* Task to carry out *
The required output is the line containing "IC104 pin in-: N_19 -> N_10" followed by each line through the end of the data below, repeated exactly and with nothing added.

Revision comparison data:
————————

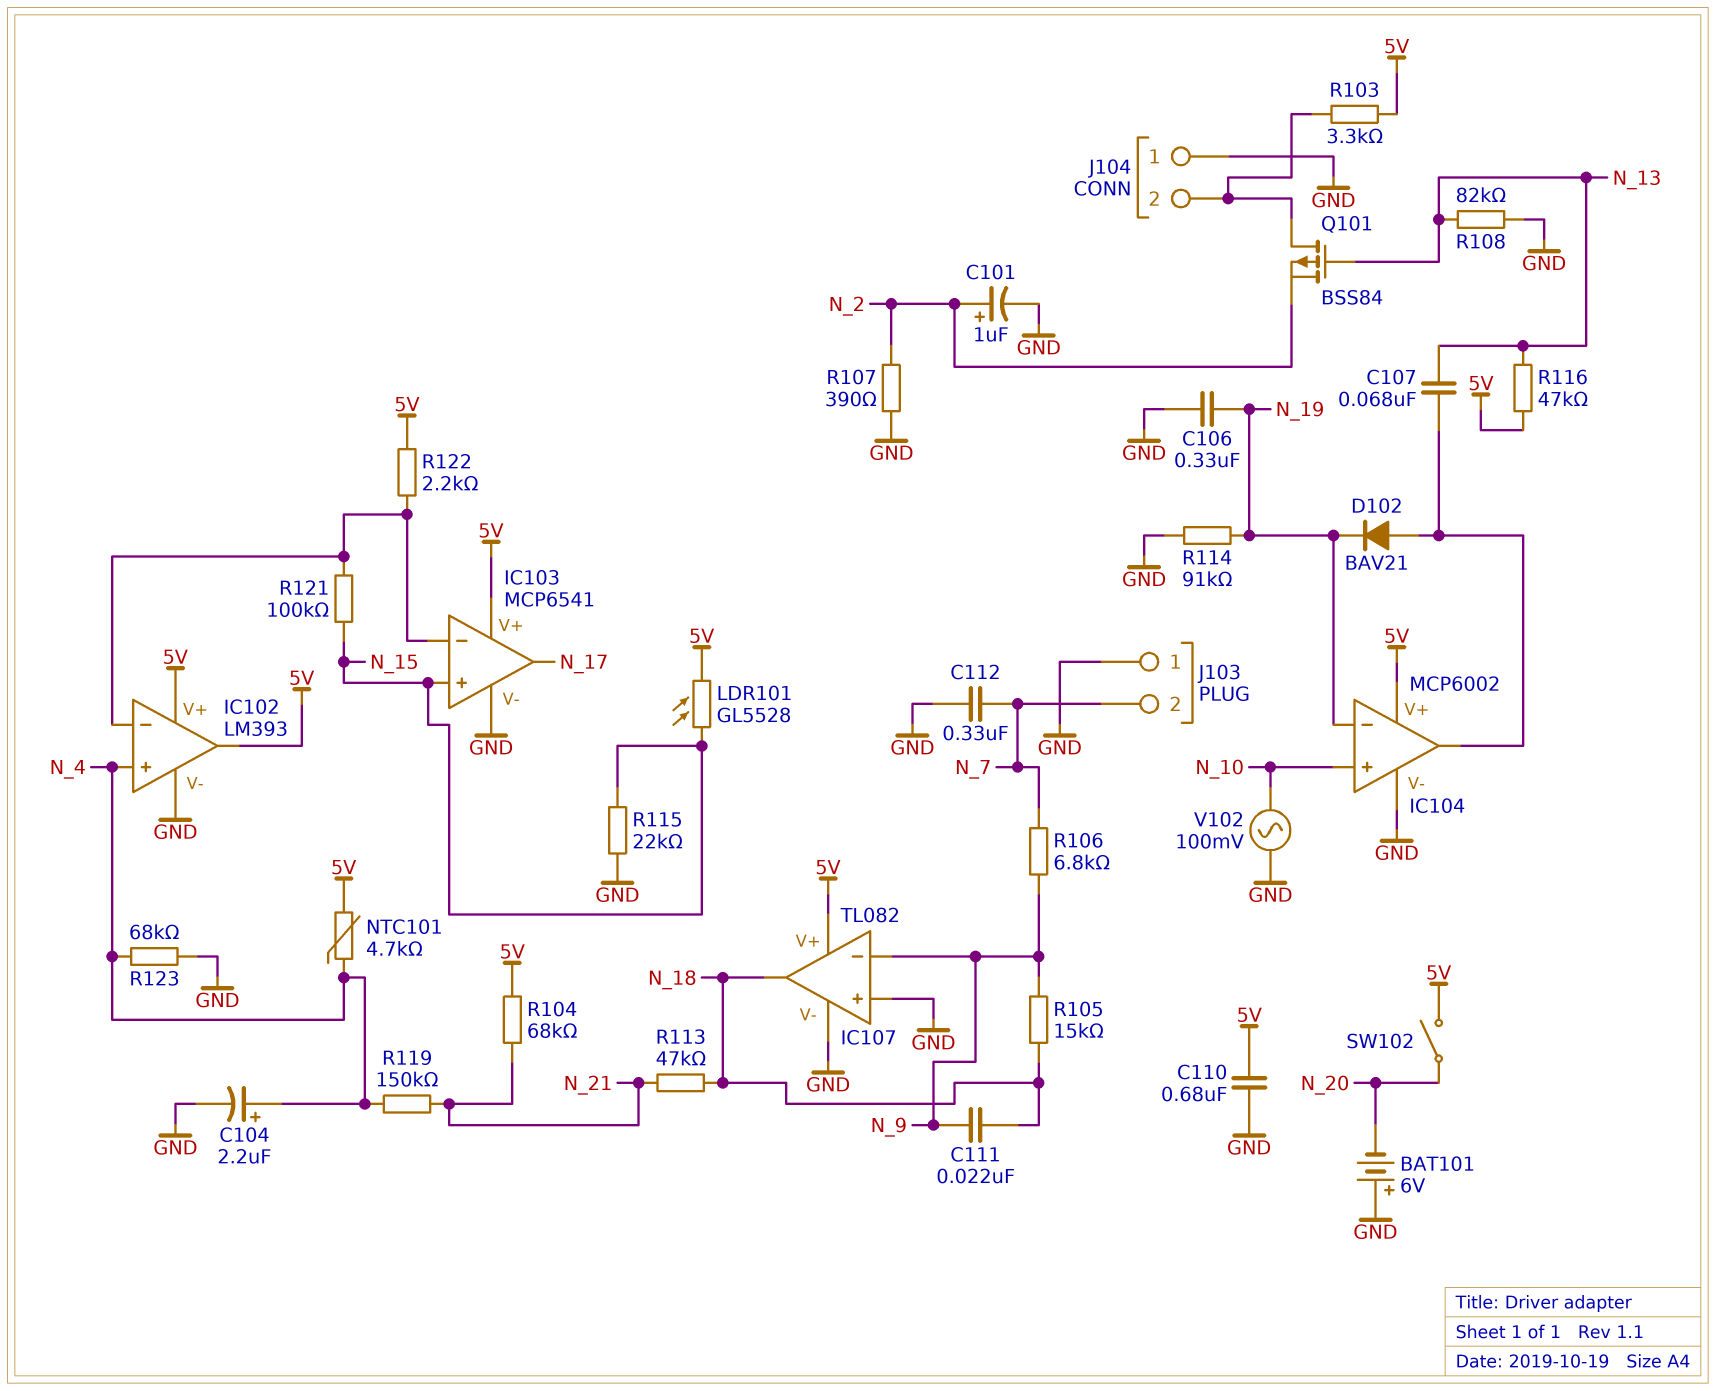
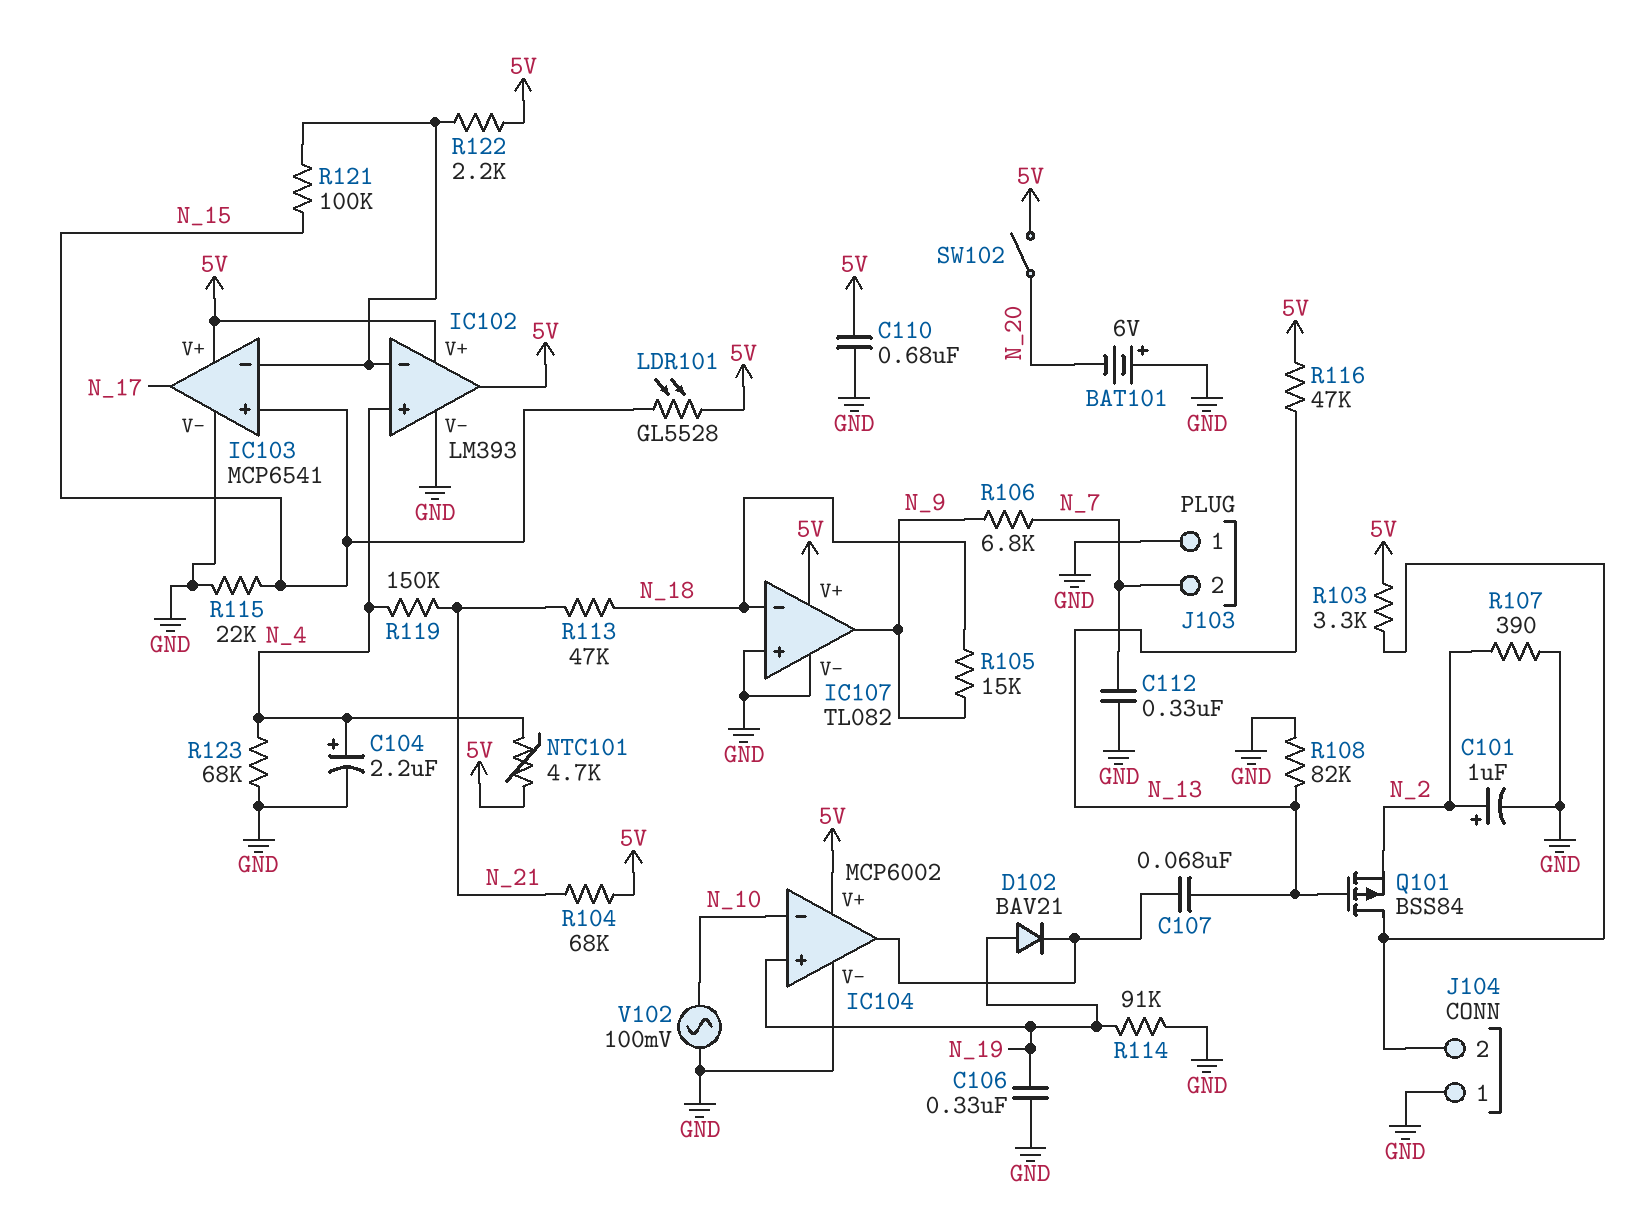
C111: 22nF (N_9, N_18) -> none
D102: diode BAV21 (A IC104/out, K N_19) -> diode BAV21 (A N_19, K IC104/out)
IC104 pin in+: N_10 -> N_19
IC104 pin in-: N_19 -> N_10
IC107 pin in-: N_9 -> N_18
IC107 pin out: N_18 -> N_9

————————

* Exercise output *
IC104 pin in-: N_19 -> N_10
IC107 pin in-: N_9 -> N_18
IC107 pin out: N_18 -> N_9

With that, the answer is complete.